Retype, word for word, every line from the one holding "red ball [284,415,347,478]" through the one holding "yellow tree [429,230,471,297]" in the entries below, both included, and only those lines.

SUPPLIED ENTRIES: Begin

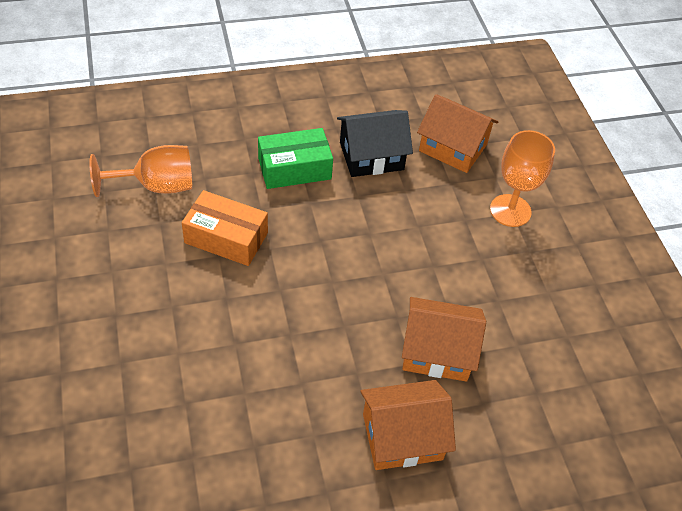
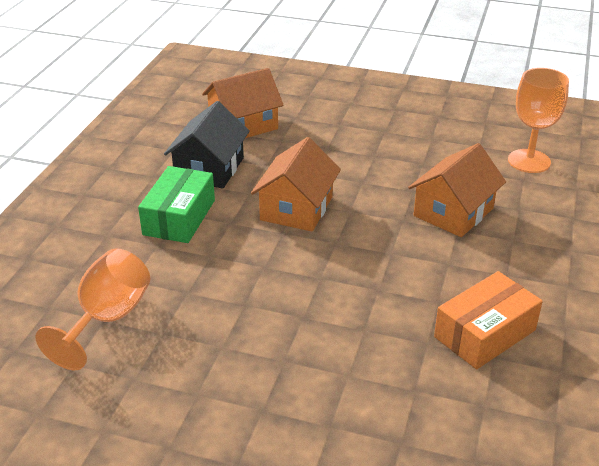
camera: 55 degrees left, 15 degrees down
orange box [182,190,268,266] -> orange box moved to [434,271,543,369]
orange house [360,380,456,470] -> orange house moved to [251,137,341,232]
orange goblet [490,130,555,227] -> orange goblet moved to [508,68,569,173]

SUPPLIED ENTRIES: End
SUPPLIED ENTRIES: Begin

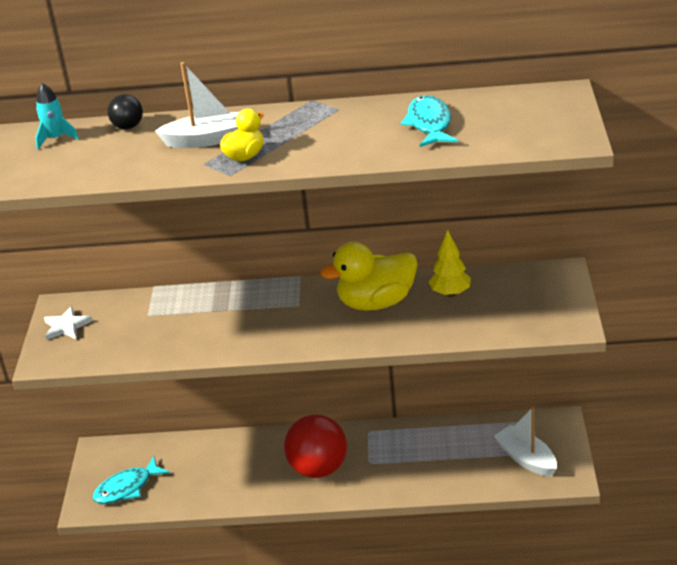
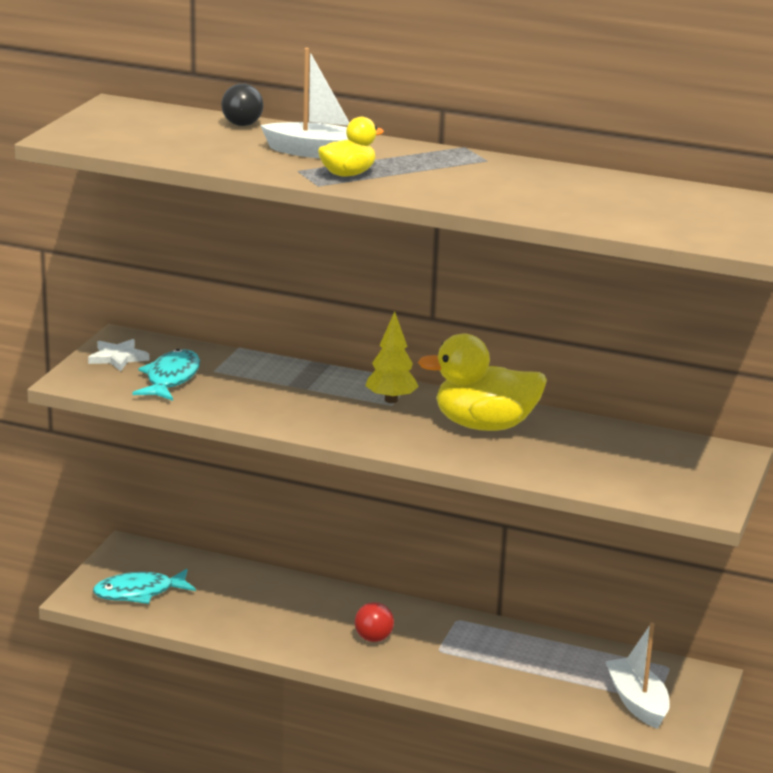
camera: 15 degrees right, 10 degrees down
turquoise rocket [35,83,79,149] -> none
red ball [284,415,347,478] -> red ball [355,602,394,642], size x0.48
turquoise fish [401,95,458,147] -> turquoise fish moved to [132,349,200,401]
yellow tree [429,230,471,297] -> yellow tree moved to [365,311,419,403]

SUPPLIED ENTRIES: End

▶ [WRITTEN SOLUTION]
red ball [284,415,347,478] -> red ball [355,602,394,642], size x0.48
turquoise fish [401,95,458,147] -> turquoise fish moved to [132,349,200,401]
yellow tree [429,230,471,297] -> yellow tree moved to [365,311,419,403]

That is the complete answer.